● YOUR OBJECTIVE: Tally the lines below that contain the word "plate", and give only that number.

● Records from a data collection:
[Start of Attachment]

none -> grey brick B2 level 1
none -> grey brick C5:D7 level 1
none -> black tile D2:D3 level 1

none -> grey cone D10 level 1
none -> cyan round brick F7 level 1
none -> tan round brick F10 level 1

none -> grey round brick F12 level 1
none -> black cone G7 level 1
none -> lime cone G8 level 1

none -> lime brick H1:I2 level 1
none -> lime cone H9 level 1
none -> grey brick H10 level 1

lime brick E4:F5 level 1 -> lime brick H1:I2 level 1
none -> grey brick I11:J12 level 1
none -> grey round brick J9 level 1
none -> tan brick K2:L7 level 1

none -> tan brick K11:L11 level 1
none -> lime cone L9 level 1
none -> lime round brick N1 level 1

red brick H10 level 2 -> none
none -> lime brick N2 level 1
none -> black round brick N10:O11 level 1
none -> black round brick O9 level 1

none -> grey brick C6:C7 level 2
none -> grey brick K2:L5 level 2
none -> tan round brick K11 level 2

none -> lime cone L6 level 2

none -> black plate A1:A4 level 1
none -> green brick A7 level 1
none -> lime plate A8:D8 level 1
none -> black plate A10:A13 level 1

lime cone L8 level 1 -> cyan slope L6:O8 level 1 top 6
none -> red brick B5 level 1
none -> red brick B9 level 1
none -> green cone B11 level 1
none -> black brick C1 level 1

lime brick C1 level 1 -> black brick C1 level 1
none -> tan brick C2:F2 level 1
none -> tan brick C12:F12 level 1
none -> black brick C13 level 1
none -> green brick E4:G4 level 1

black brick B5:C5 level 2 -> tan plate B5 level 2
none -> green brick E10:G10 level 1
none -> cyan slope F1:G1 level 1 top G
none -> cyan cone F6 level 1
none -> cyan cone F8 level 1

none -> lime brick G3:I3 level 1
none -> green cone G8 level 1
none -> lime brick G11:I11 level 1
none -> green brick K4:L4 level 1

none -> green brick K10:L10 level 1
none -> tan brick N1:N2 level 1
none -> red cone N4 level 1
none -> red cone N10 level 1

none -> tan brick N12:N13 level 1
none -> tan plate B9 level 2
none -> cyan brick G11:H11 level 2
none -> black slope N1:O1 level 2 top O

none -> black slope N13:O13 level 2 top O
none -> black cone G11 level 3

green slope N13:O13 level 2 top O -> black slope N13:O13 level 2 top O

[End of Attachment]

● REPLY TO THE EXERCISE: 5